* **TASK OBJECTIVE**
In the data below, one line contains "gray line: (1115, 425)" and a later one contains "orange triangle: (719, 1264)". Print both, with every line between them, exactly and alone.

* **THE RECORDS**
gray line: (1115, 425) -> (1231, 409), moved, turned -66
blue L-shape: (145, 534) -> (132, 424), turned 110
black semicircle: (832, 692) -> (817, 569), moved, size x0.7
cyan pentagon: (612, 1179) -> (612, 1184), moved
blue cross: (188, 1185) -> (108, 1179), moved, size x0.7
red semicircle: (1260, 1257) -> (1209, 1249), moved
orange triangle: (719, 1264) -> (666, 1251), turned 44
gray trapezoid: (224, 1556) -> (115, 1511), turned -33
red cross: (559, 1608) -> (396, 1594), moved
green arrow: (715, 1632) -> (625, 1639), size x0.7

* * *

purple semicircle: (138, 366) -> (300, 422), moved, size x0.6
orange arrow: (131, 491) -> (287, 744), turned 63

* **YOUR RESPONSE**
gray line: (1115, 425) -> (1231, 409), moved, turned -66
blue L-shape: (145, 534) -> (132, 424), turned 110
black semicircle: (832, 692) -> (817, 569), moved, size x0.7
cyan pentagon: (612, 1179) -> (612, 1184), moved
blue cross: (188, 1185) -> (108, 1179), moved, size x0.7
red semicircle: (1260, 1257) -> (1209, 1249), moved
orange triangle: (719, 1264) -> (666, 1251), turned 44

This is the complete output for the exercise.